Content starts

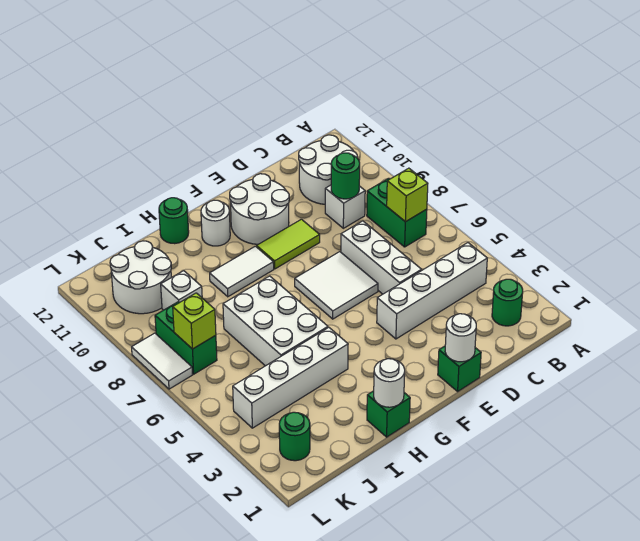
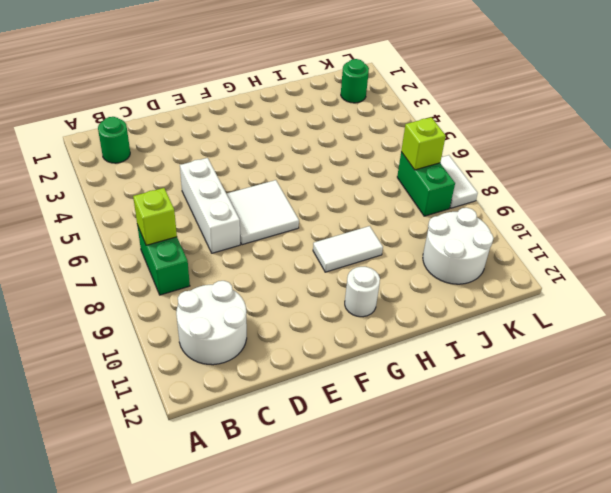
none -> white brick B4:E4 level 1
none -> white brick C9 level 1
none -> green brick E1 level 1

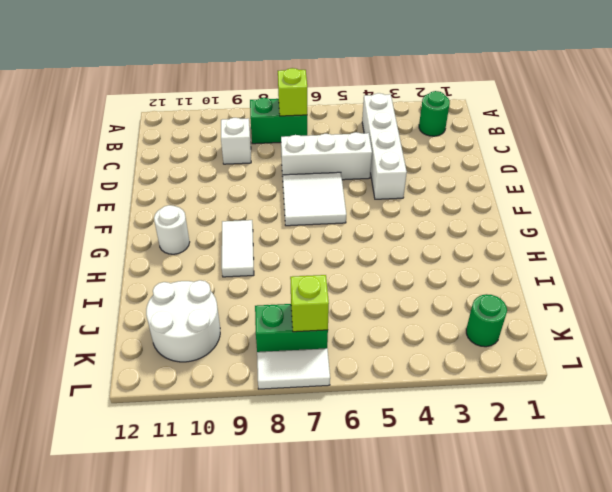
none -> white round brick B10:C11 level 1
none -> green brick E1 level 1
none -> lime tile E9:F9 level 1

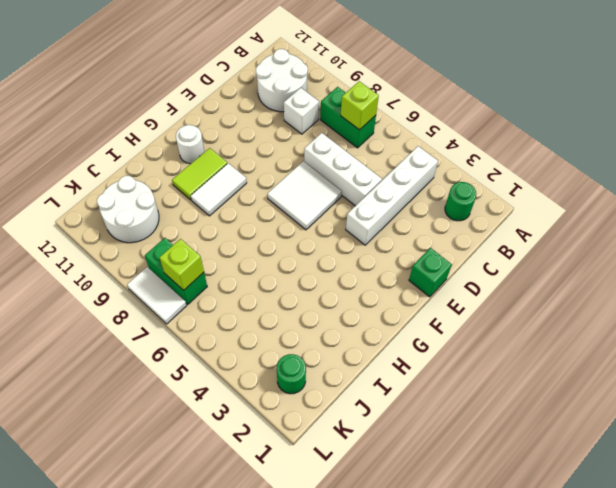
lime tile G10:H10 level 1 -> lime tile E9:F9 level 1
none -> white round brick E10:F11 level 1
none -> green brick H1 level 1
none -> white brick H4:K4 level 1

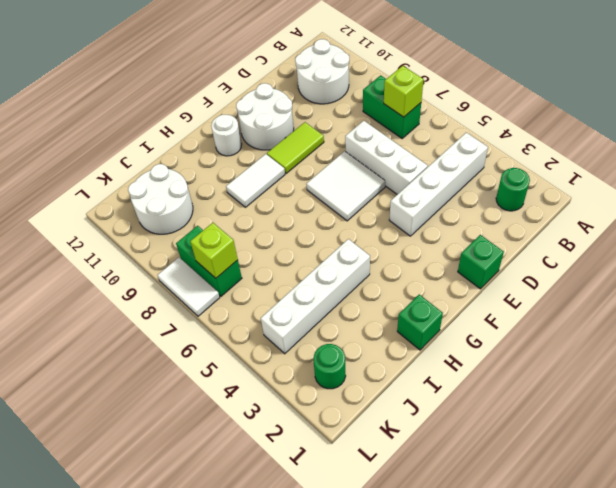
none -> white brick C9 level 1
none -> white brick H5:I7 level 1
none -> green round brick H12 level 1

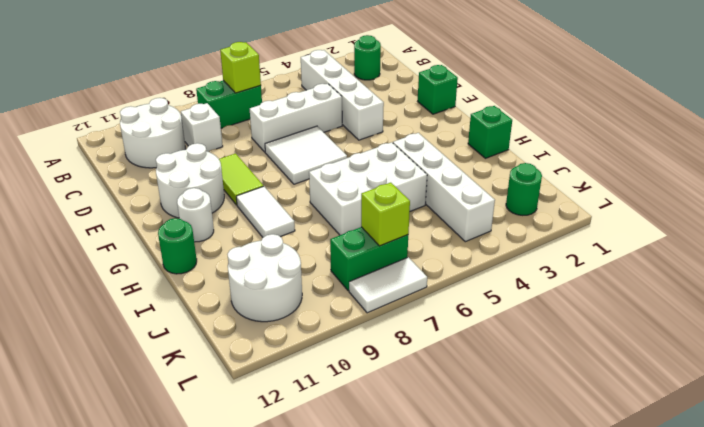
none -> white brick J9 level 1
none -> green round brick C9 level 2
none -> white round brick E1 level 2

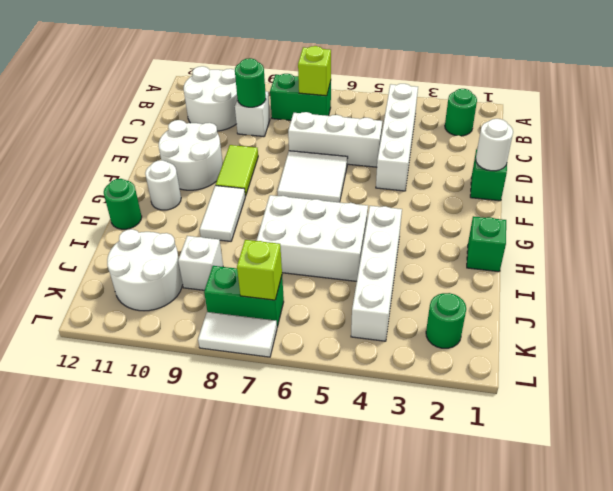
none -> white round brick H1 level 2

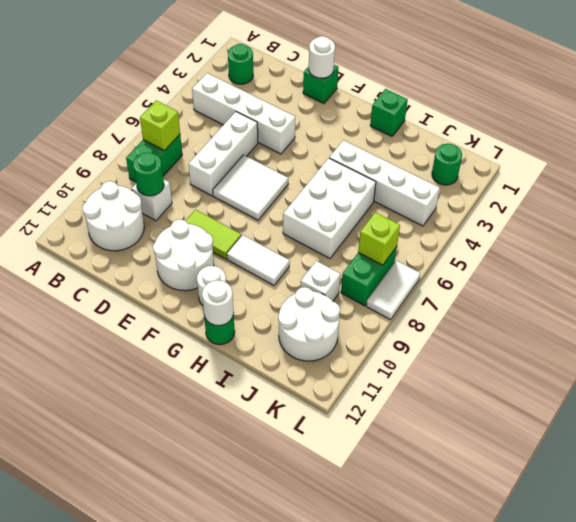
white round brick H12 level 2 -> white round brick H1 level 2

Content ends
Content starts

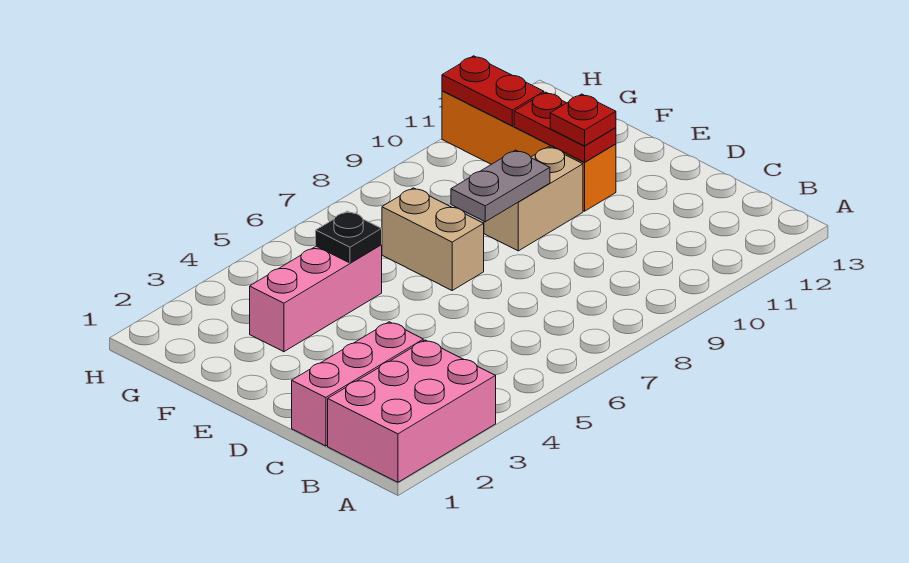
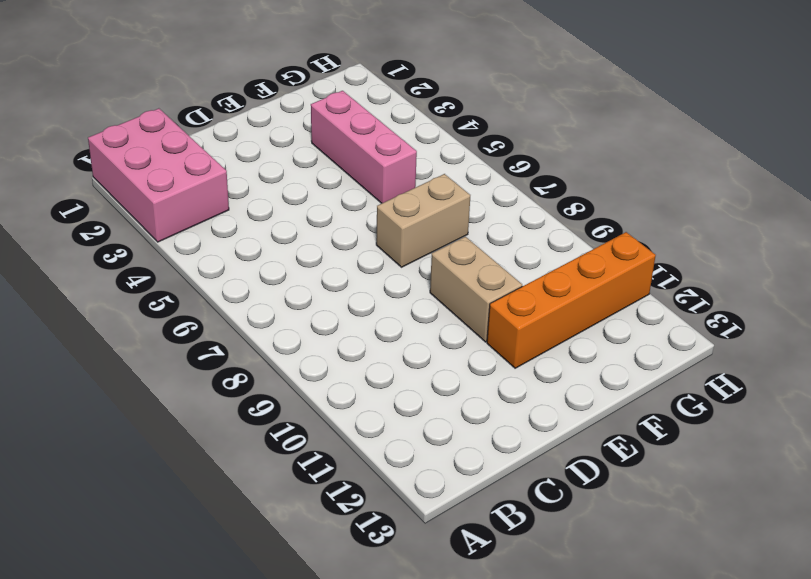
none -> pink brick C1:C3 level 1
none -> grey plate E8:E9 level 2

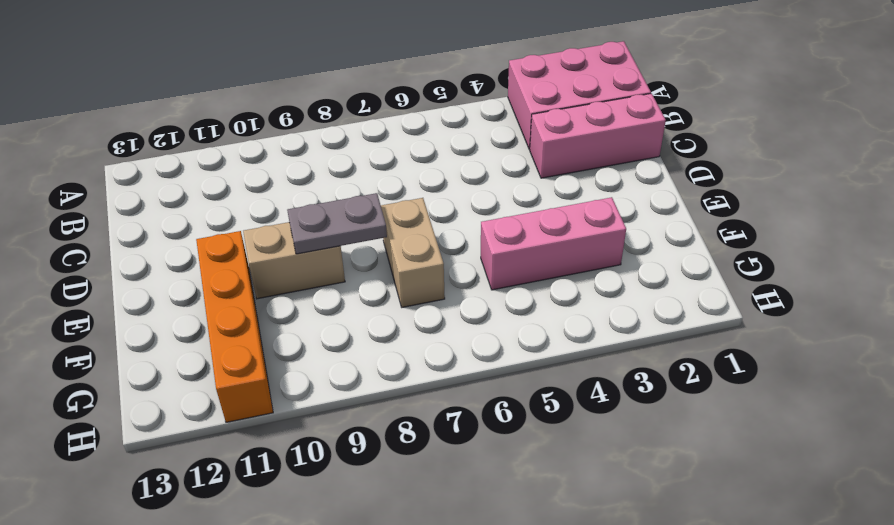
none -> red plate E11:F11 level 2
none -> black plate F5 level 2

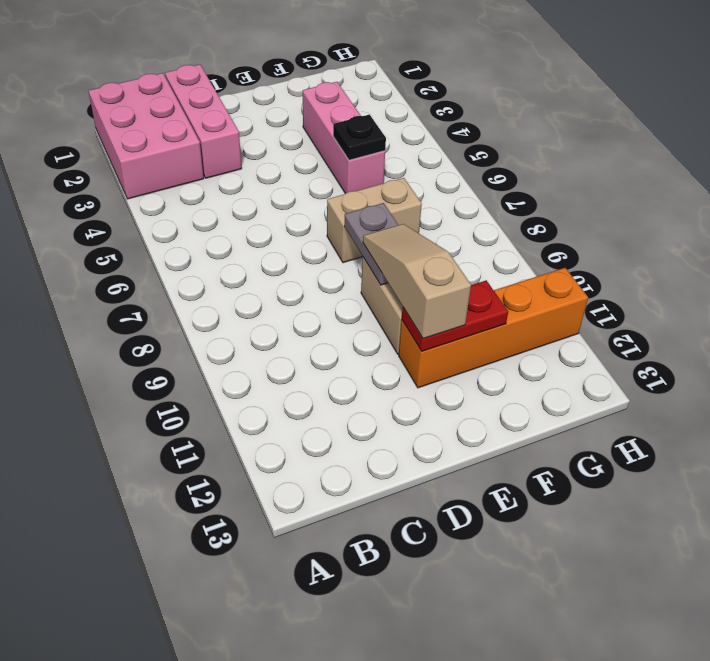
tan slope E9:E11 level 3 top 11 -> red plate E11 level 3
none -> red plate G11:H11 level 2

Content ends
Content starts

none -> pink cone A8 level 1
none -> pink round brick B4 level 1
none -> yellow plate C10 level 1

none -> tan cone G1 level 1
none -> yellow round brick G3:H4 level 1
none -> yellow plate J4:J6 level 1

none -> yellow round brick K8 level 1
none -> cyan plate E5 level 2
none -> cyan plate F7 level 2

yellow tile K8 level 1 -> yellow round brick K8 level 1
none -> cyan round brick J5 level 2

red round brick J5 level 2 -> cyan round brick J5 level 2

Content ends

» Exercise brief
For this exercise, please set down exactly the lines of the listing above from the line with "none -> white round brick E1 level 2" up to and including the line with "white round brick H12", and no pictures.

» Task answer
none -> white round brick E1 level 2

none -> white round brick H1 level 2

white round brick H12 level 2 -> white round brick H1 level 2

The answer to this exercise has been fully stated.